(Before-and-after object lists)
=====

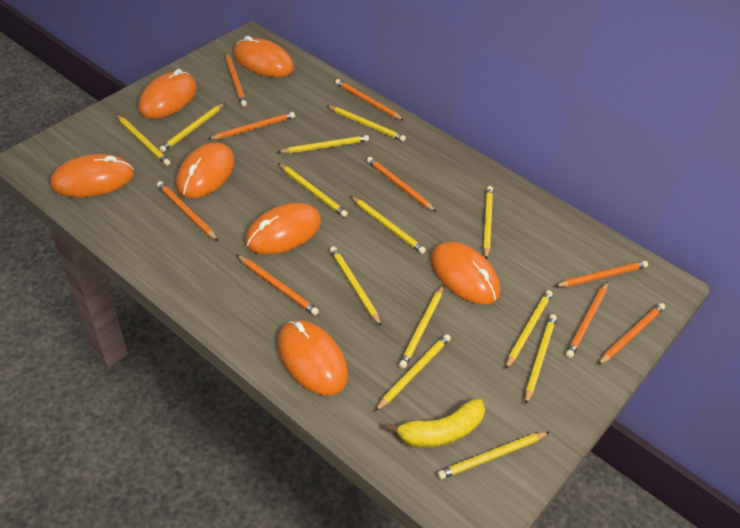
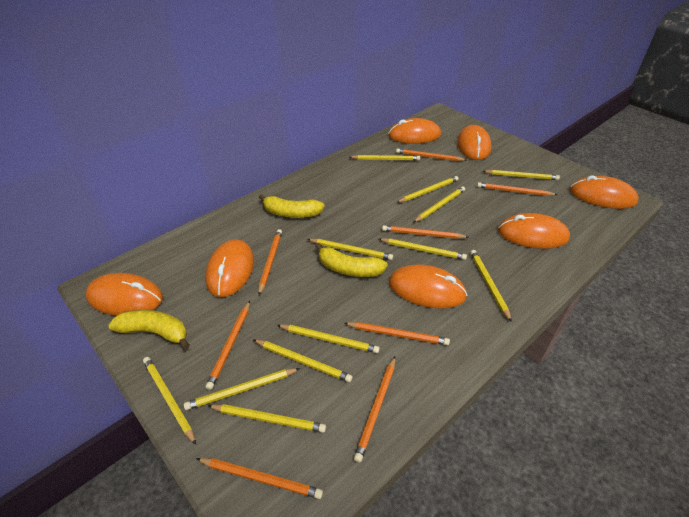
orange pencil: 9 -> 8
yellow banana: 1 -> 3
yellow pencil: 13 -> 12

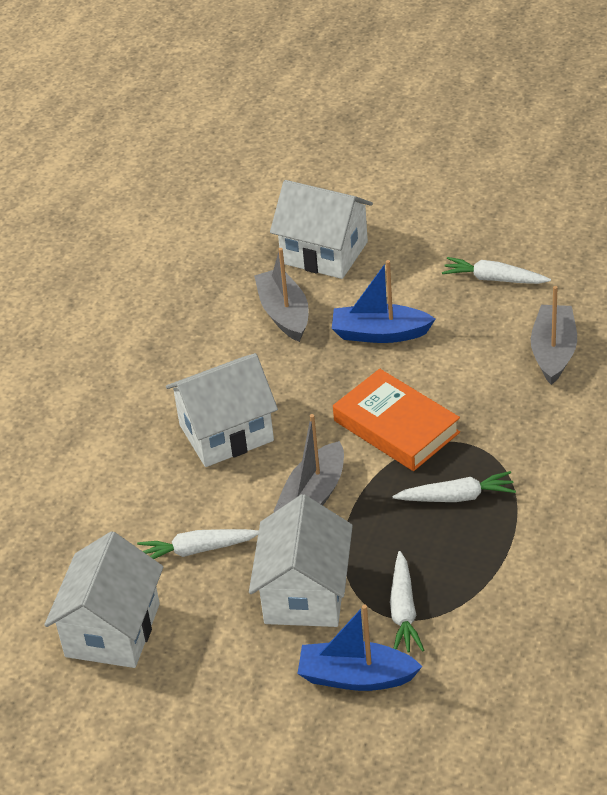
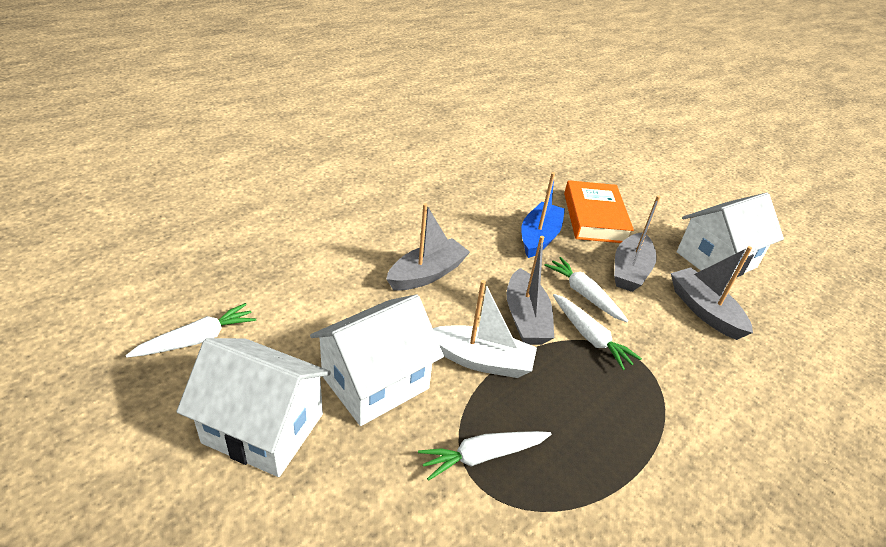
blue boat: 2 -> 1
grey boat: 3 -> 4
white boat: 0 -> 1
white house: 4 -> 3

=====

Each line from the one containing "blue boat: 2 -> 1" to the close of the records must appear in the output exactly, and no other line.

blue boat: 2 -> 1
grey boat: 3 -> 4
white boat: 0 -> 1
white house: 4 -> 3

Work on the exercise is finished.